[Start of section]
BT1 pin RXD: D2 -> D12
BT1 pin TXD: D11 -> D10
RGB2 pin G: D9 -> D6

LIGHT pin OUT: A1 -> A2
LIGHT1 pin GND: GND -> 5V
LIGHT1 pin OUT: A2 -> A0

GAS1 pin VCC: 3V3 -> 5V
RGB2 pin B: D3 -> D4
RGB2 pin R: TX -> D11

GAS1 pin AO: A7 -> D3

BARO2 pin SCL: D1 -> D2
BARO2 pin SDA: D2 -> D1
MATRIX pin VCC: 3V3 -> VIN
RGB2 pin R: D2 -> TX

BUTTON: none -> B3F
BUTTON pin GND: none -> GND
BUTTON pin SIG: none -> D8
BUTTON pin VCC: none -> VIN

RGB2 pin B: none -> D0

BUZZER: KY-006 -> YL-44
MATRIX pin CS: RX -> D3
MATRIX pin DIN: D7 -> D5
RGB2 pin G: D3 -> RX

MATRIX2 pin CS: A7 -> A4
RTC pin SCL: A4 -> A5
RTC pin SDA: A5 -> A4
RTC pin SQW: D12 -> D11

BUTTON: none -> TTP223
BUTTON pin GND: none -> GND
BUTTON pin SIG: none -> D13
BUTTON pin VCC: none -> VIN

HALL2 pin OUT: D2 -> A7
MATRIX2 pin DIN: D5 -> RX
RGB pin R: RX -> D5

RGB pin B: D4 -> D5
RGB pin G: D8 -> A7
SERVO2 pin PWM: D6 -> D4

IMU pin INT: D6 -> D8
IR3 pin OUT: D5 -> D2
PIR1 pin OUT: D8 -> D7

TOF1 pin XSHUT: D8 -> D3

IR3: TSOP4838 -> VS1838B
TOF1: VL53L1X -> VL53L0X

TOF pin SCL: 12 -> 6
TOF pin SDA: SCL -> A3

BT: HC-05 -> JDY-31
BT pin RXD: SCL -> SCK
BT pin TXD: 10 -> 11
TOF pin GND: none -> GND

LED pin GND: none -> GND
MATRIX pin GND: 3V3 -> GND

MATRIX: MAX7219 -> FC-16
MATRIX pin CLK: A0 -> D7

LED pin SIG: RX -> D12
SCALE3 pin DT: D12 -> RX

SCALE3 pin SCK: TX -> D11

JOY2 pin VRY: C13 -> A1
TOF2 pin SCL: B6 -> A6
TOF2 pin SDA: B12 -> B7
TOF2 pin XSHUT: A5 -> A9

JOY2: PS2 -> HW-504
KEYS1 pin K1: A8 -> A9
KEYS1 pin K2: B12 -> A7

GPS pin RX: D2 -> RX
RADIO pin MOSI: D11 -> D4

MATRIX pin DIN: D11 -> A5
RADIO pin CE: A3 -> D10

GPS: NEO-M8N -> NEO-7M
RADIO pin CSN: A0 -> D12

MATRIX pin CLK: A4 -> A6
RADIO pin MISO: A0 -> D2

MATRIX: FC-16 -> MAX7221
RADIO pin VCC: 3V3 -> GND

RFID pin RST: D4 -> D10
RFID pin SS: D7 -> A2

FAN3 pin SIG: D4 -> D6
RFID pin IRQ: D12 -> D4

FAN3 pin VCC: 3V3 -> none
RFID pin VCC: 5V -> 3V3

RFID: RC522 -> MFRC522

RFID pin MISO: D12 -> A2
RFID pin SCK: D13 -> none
[End of section]
• **Problem description**:
The reply should consist solely of the lines above from the one that has "RTC pin SQW: D12 -> D11" through the one that has "IR3 pin OUT: D5 -> D2", reproduced exactly.

• **The answer**:
RTC pin SQW: D12 -> D11

BUTTON: none -> TTP223
BUTTON pin GND: none -> GND
BUTTON pin SIG: none -> D13
BUTTON pin VCC: none -> VIN

HALL2 pin OUT: D2 -> A7
MATRIX2 pin DIN: D5 -> RX
RGB pin R: RX -> D5

RGB pin B: D4 -> D5
RGB pin G: D8 -> A7
SERVO2 pin PWM: D6 -> D4

IMU pin INT: D6 -> D8
IR3 pin OUT: D5 -> D2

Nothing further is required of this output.